-------- Exercise data
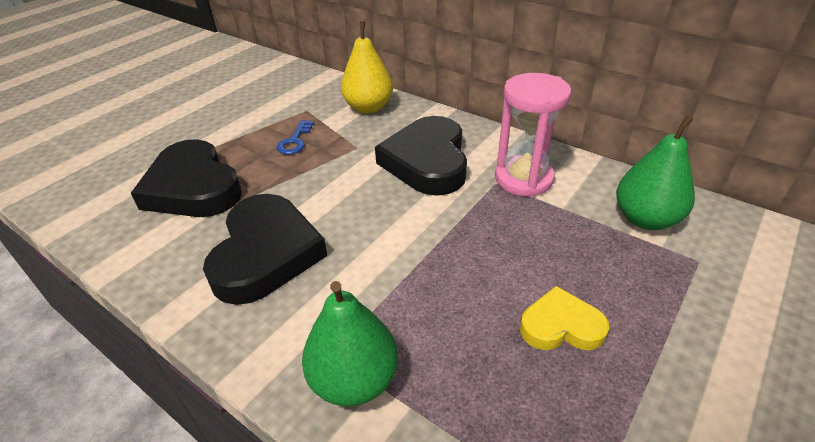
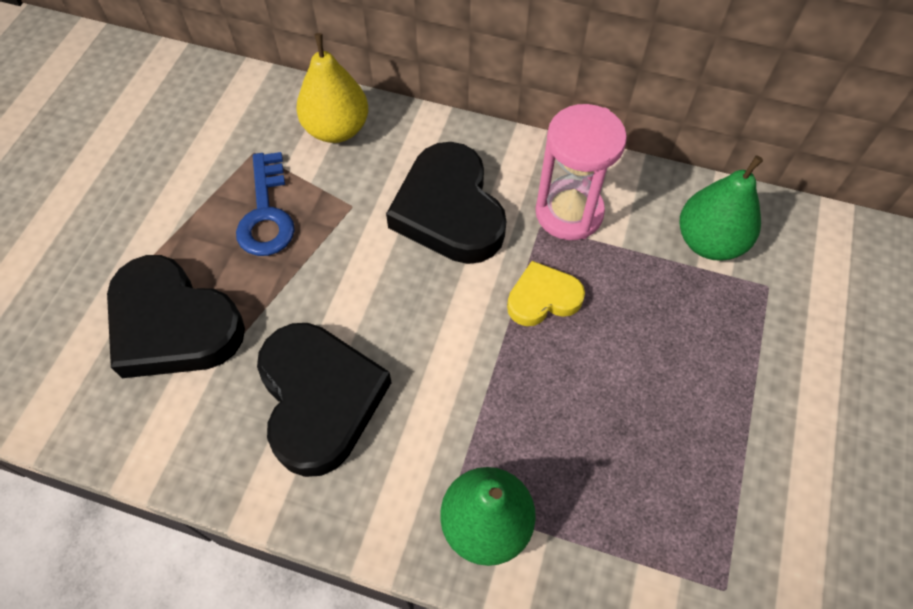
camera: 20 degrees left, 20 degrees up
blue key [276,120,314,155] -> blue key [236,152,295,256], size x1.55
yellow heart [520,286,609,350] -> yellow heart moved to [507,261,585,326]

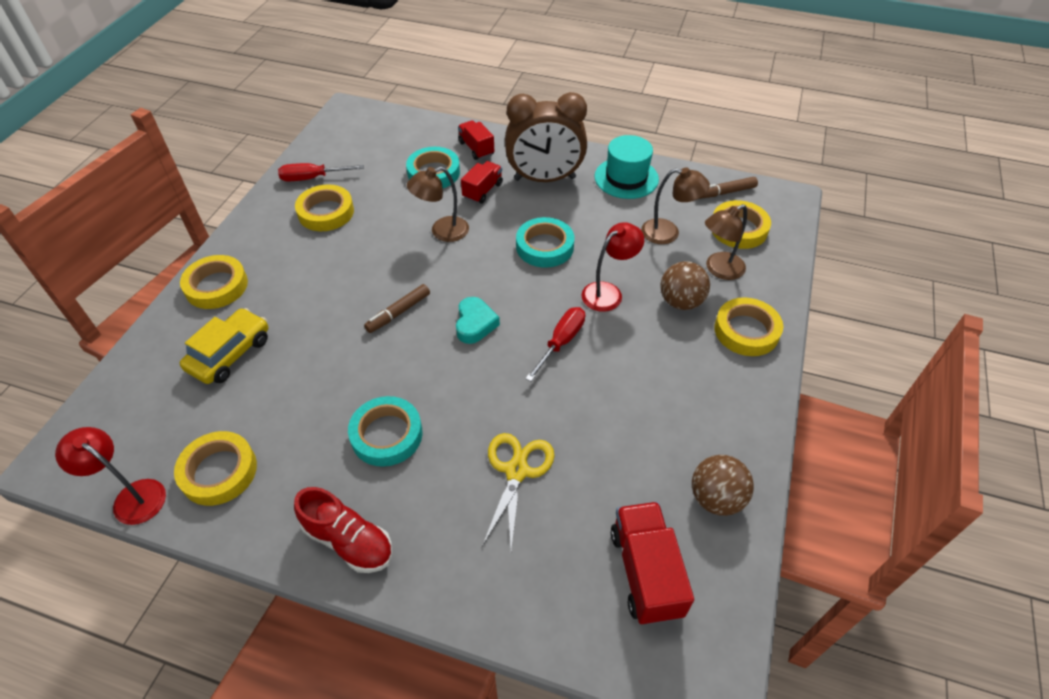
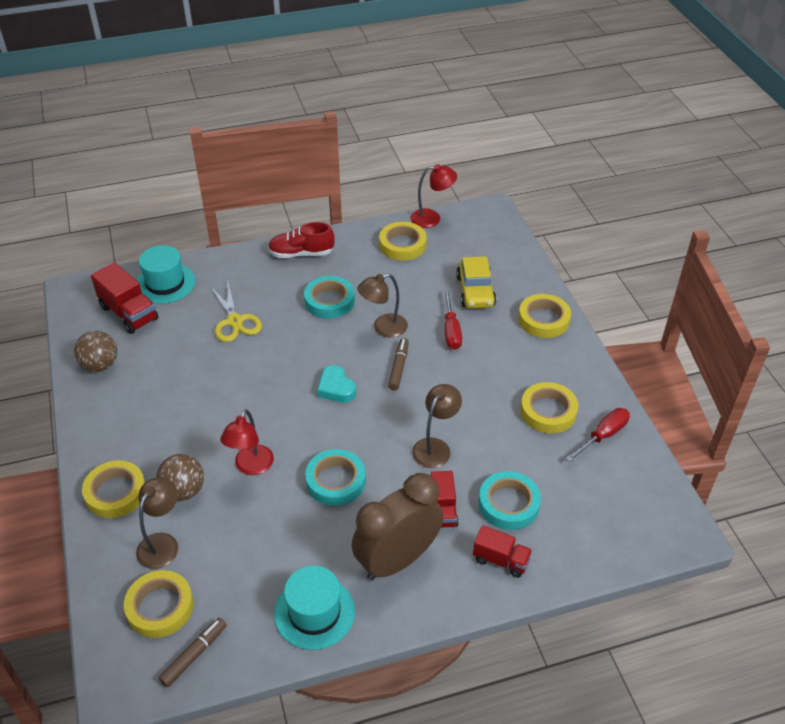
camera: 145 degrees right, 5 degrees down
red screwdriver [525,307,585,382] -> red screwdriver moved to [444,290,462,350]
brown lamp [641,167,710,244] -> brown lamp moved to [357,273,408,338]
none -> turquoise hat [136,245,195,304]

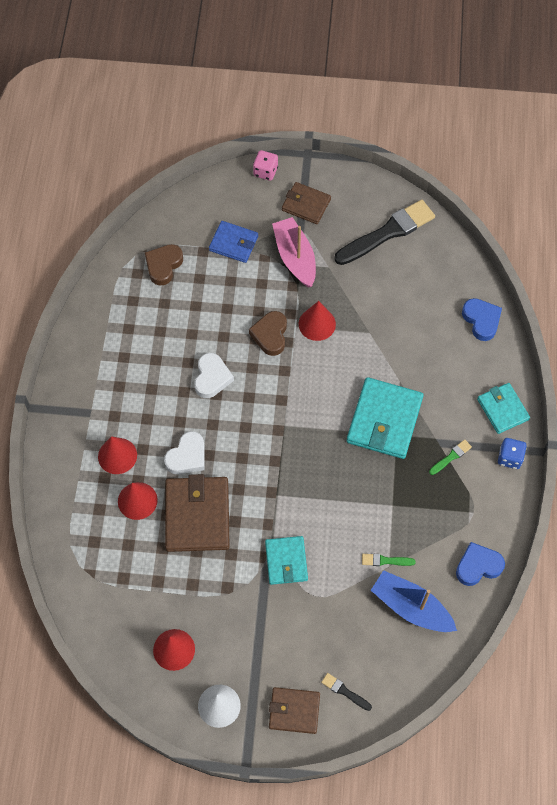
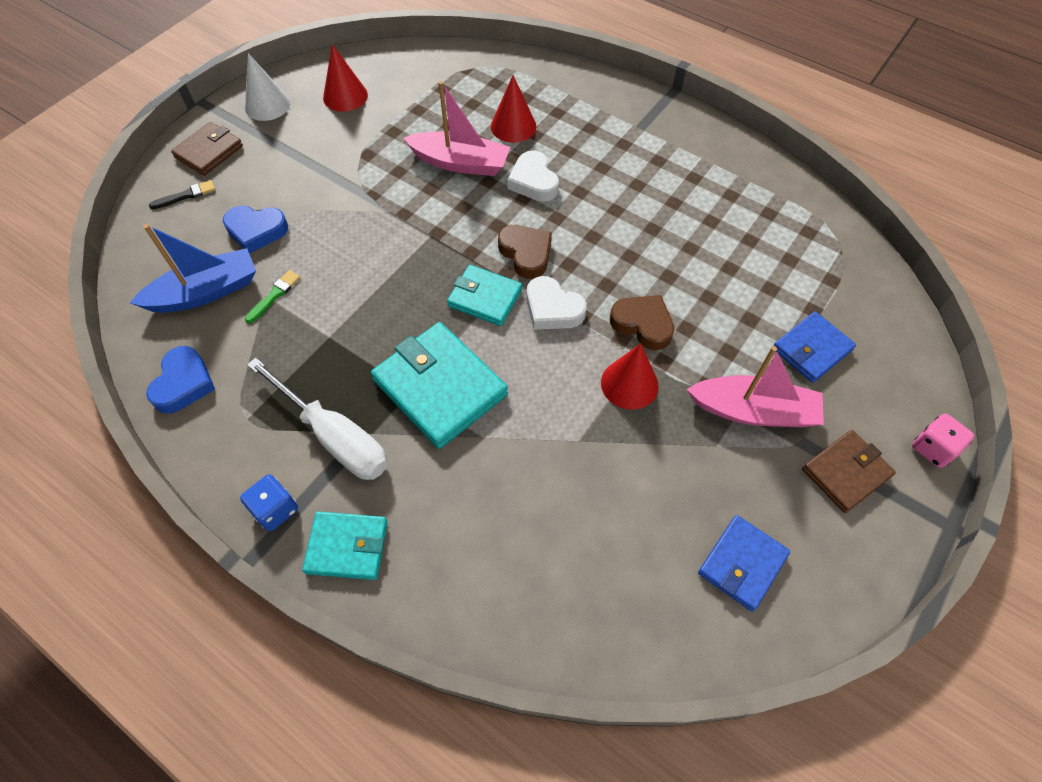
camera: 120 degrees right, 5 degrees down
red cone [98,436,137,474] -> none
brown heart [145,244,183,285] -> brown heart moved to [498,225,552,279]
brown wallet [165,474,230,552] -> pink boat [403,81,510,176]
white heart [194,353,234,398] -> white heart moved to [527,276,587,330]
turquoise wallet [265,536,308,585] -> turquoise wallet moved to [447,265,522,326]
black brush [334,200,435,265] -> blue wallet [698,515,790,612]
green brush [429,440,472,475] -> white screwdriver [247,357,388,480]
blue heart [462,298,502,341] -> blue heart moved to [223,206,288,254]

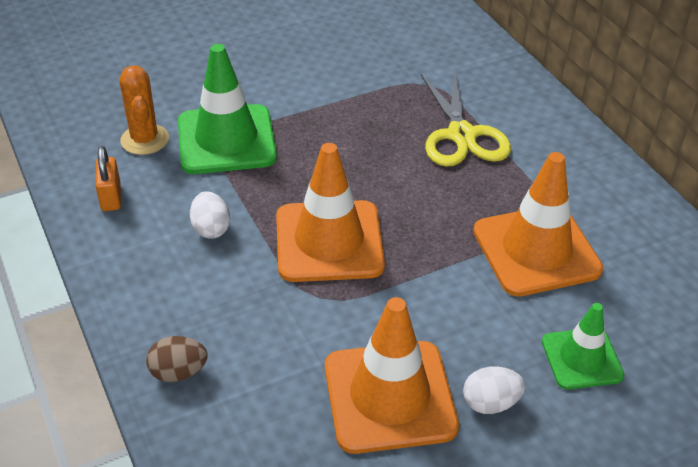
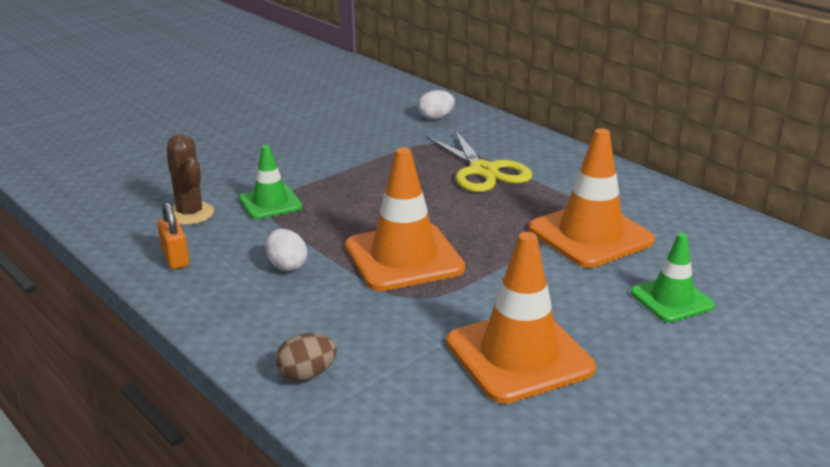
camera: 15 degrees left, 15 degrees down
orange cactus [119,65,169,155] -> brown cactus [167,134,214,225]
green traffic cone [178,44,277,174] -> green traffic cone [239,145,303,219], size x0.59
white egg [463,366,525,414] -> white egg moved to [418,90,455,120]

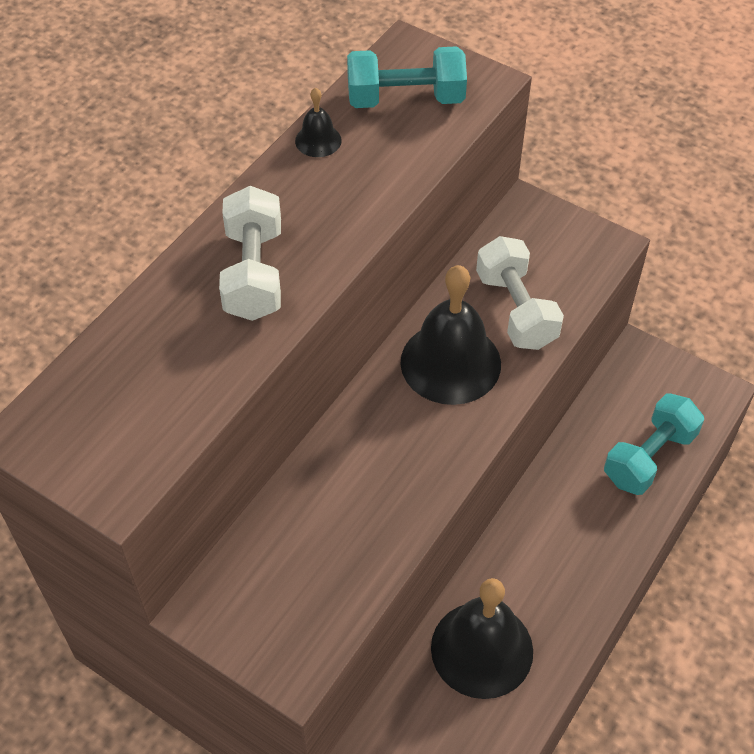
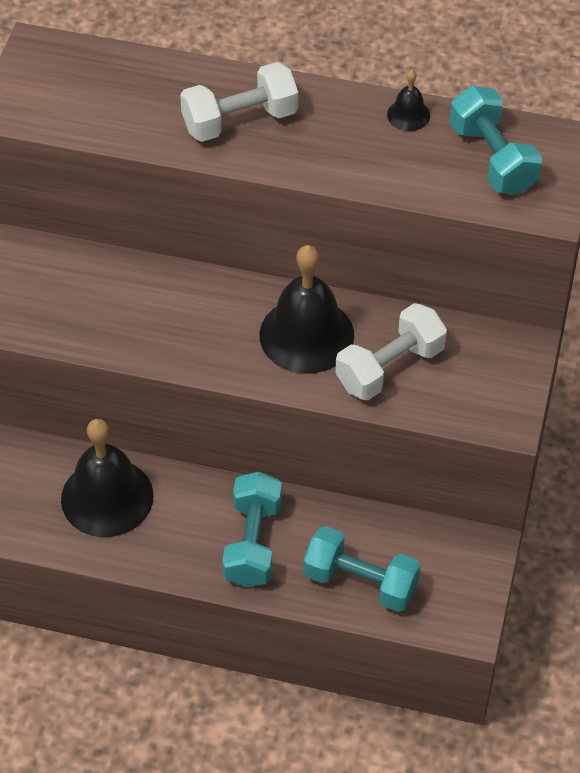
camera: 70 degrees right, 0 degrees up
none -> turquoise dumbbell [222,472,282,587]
----------------
Write out the whole listing above exactly; do not include the pictures.

camera: 20 degrees left, 20 degrees up
blue key [276,120,314,155] -> blue key [236,152,295,256], size x1.55
yellow heart [520,286,609,350] -> yellow heart moved to [507,261,585,326]

camera: 145 degrees right, 5 degrees down
red screwdriver [525,307,585,382] -> red screwdriver moved to [444,290,462,350]
brown lamp [641,167,710,244] -> brown lamp moved to [357,273,408,338]
none -> turquoise hat [136,245,195,304]

camera: 120 degrees right, 5 degrees down
red cone [98,436,137,474] -> none
brown heart [145,244,183,285] -> brown heart moved to [498,225,552,279]
brown wallet [165,474,230,552] -> pink boat [403,81,510,176]
white heart [194,353,234,398] -> white heart moved to [527,276,587,330]
turquoise wallet [265,536,308,585] -> turquoise wallet moved to [447,265,522,326]
black brush [334,200,435,265] -> blue wallet [698,515,790,612]
green brush [429,440,472,475] -> white screwdriver [247,357,388,480]
blue heart [462,298,502,341] -> blue heart moved to [223,206,288,254]

camera: 15 degrees left, 15 degrees down
orange cactus [119,65,169,155] -> brown cactus [167,134,214,225]
green traffic cone [178,44,277,174] -> green traffic cone [239,145,303,219], size x0.59
white egg [463,366,525,414] -> white egg moved to [418,90,455,120]

camera: 70 degrees right, 0 degrees up
none -> turquoise dumbbell [222,472,282,587]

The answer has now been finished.